Aim of the task: Please copy each line from the entries that contains the string "moved".

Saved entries
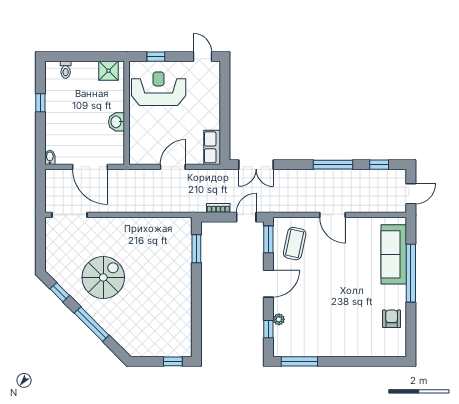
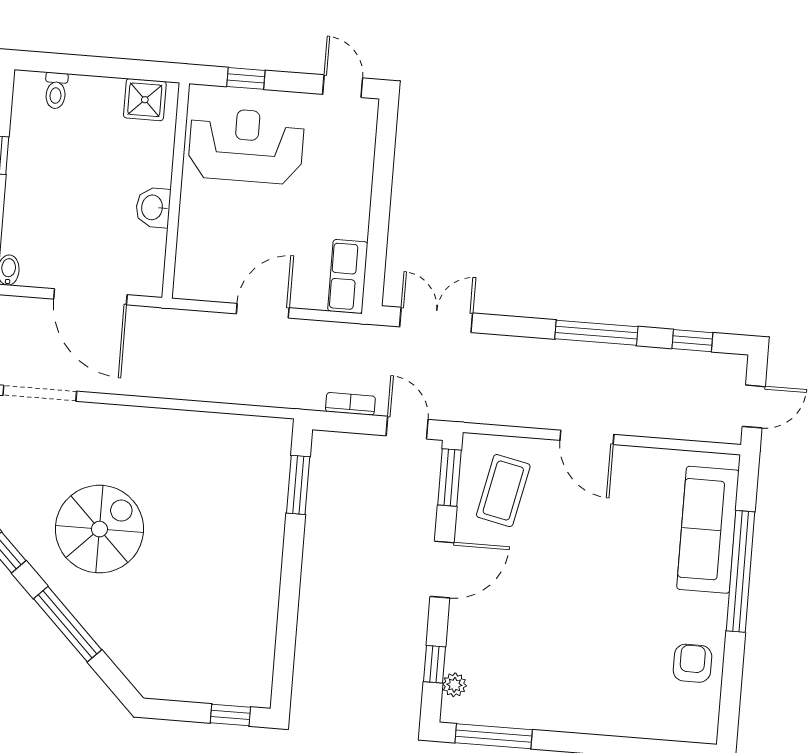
double door: (256, 165) -> (436, 320), swing flipped
door: (246, 217) -> (407, 428), hinge flipped
plant: (279, 319) -> (454, 685), moved

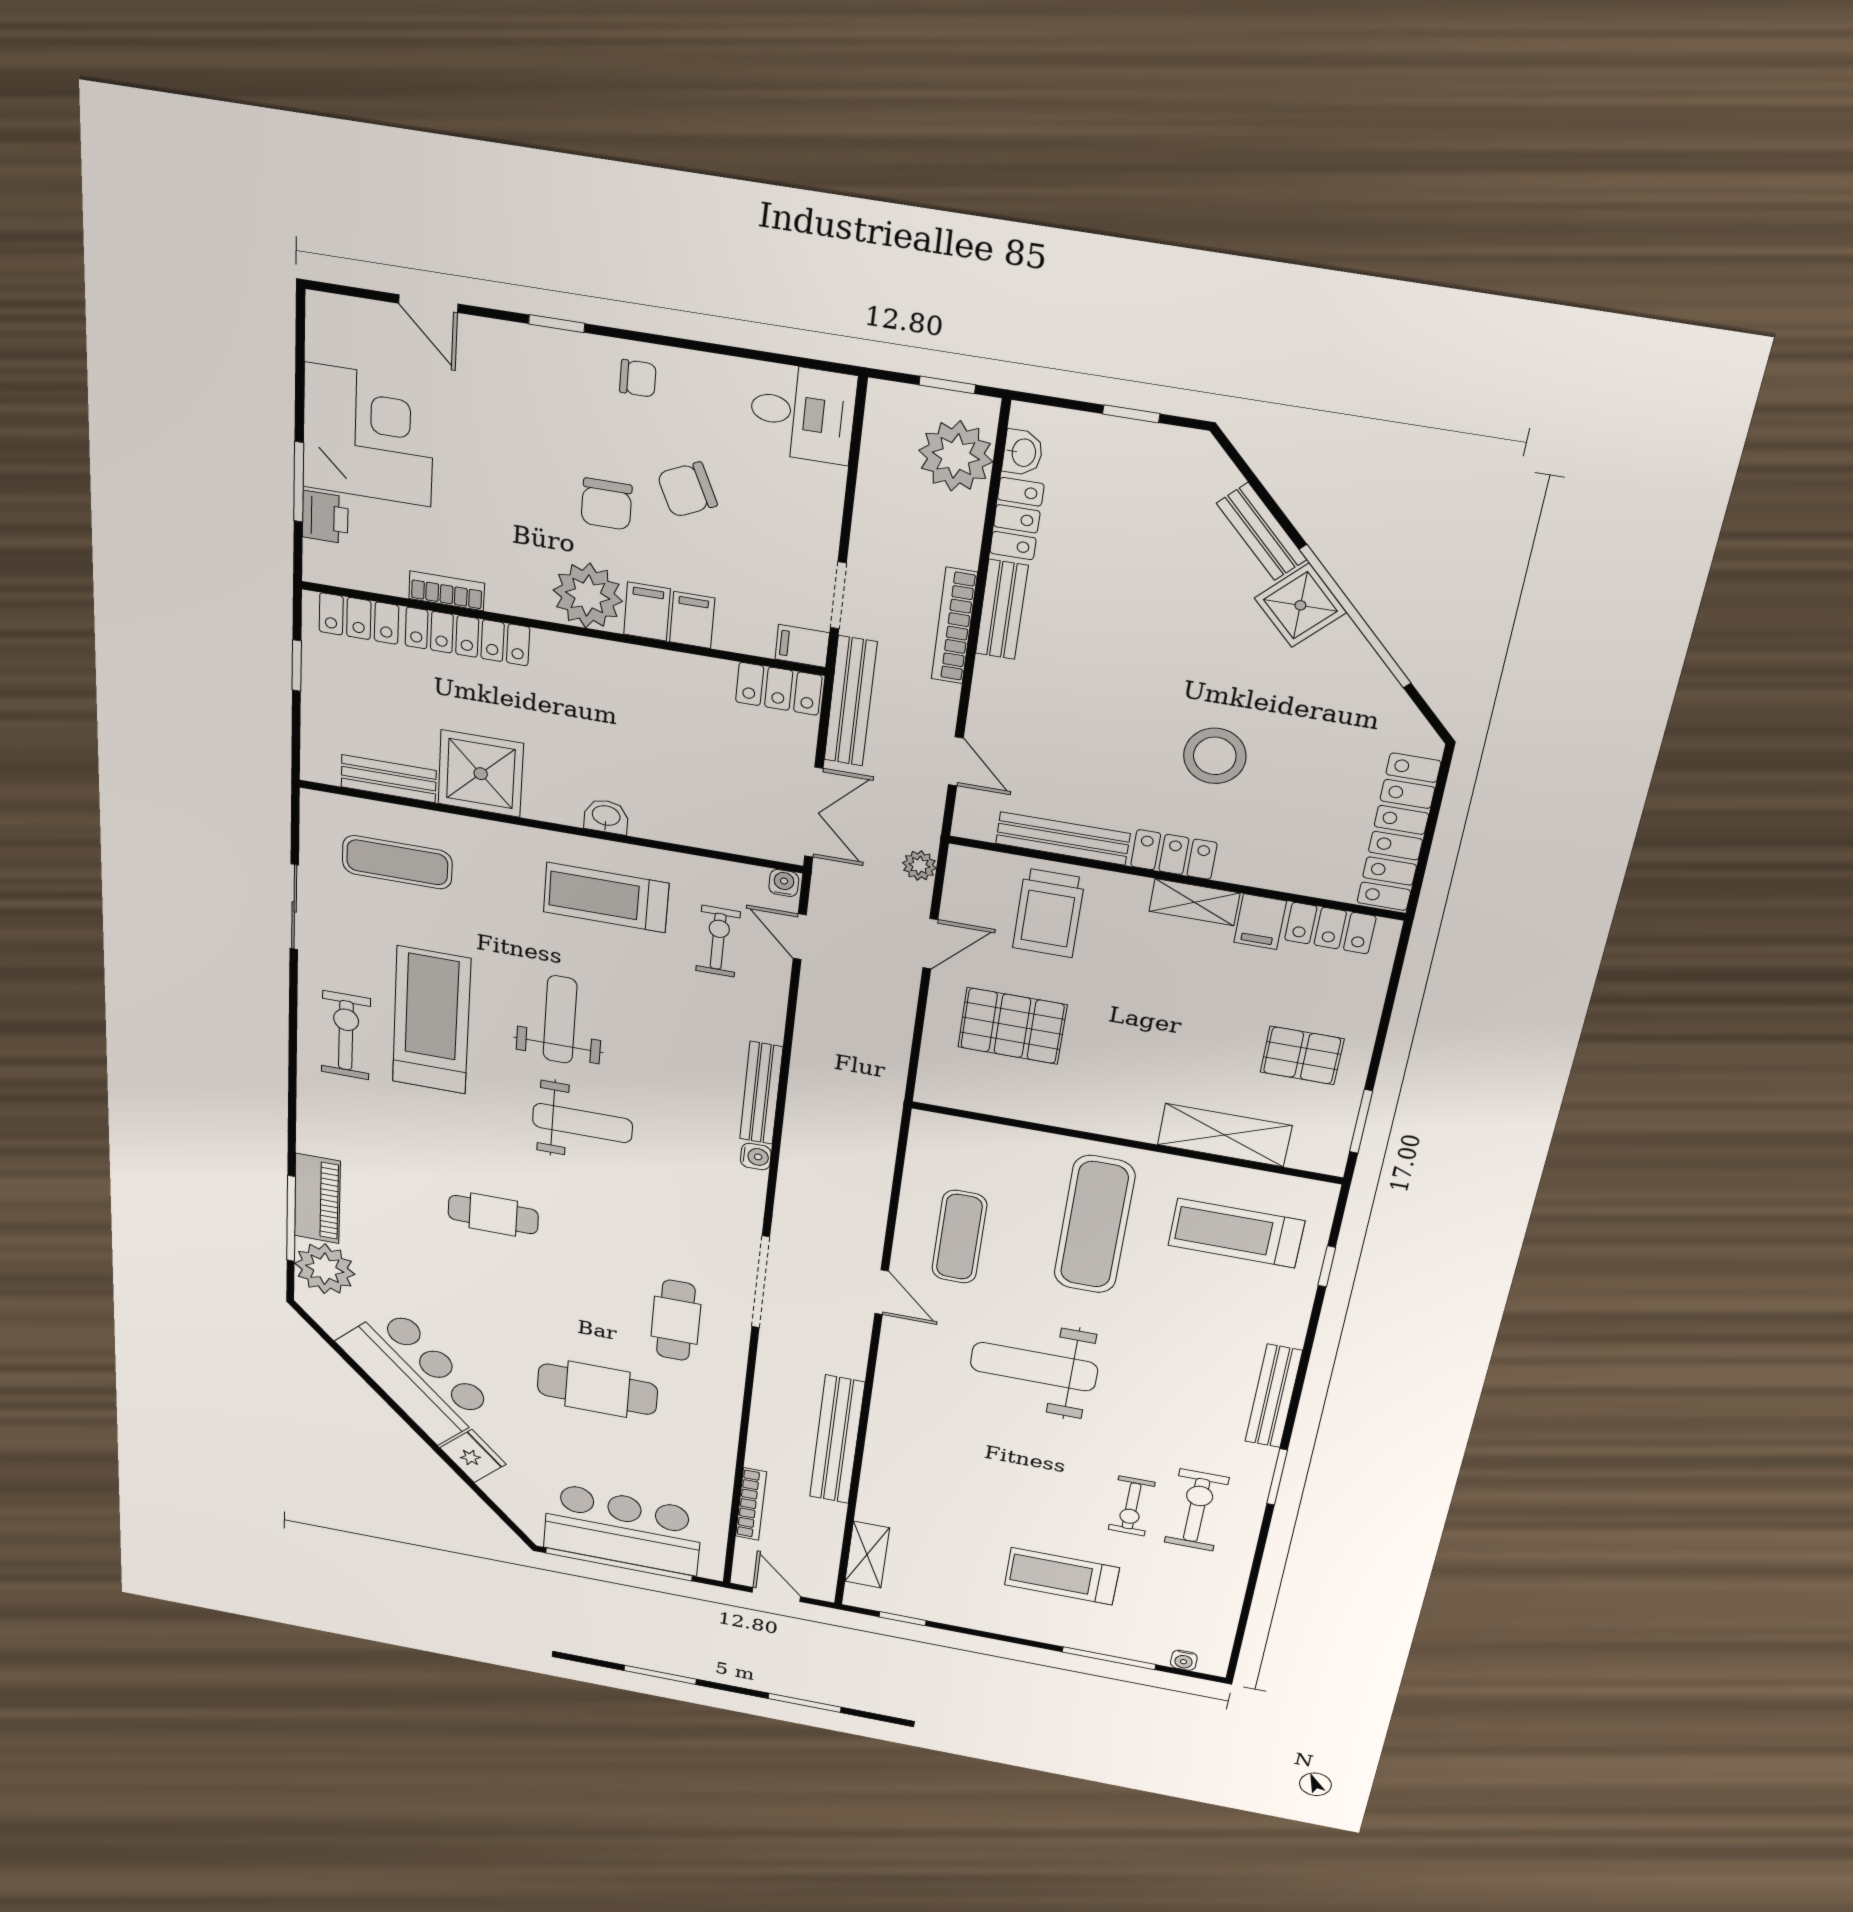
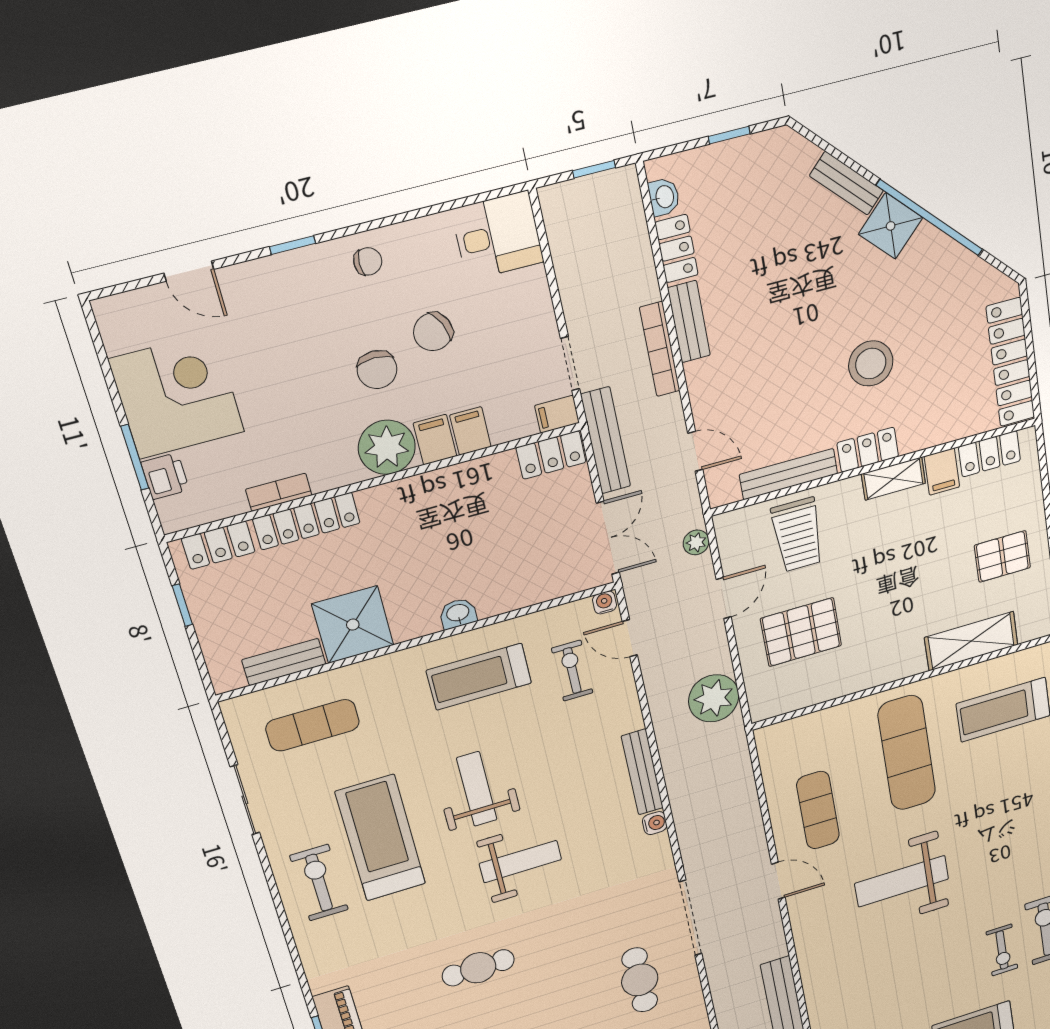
plant: (956, 456) -> (714, 698), moved

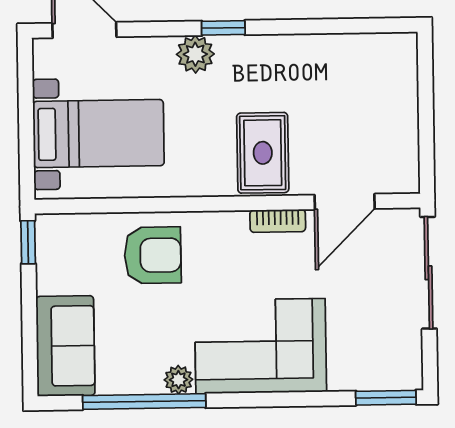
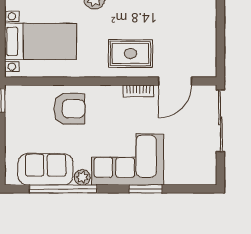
rug: (263, 153) -> (130, 53), turned 90
sofa: (65, 346) -> (45, 169), moved, turned -90
window: (386, 398) -> (146, 189), moved

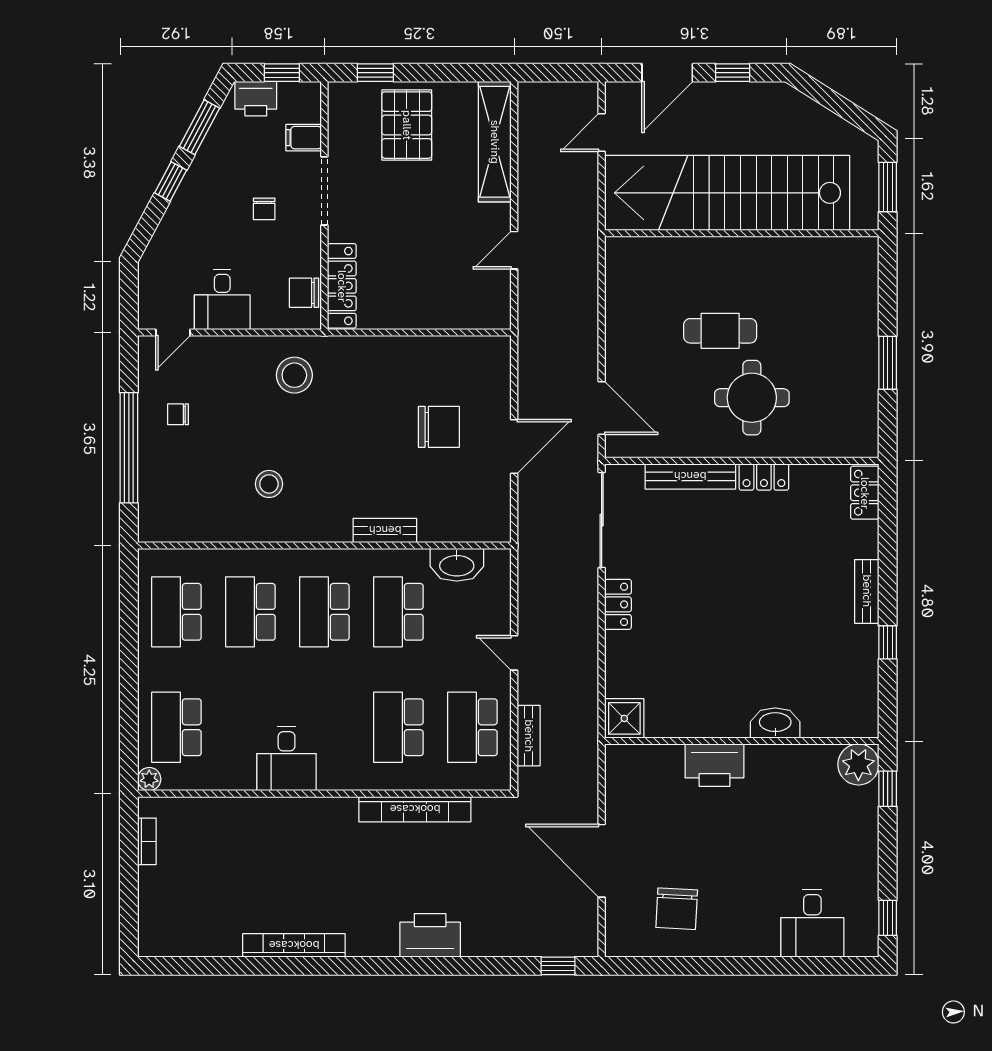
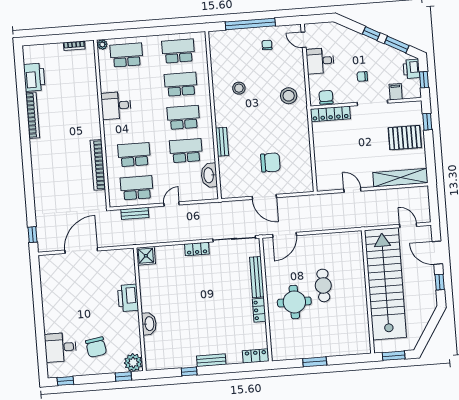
chair: (439, 427) -> (270, 162), turned -90
chair: (677, 909) -> (96, 347), moved, turned -102
printer: (430, 935) -> (34, 77), moved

Solution for this exercise:
plant: (279, 319) -> (454, 685), moved
plant: (956, 456) -> (714, 698), moved
sofa: (65, 346) -> (45, 169), moved, turned -90
window: (386, 398) -> (146, 189), moved
chair: (677, 909) -> (96, 347), moved, turned -102
printer: (430, 935) -> (34, 77), moved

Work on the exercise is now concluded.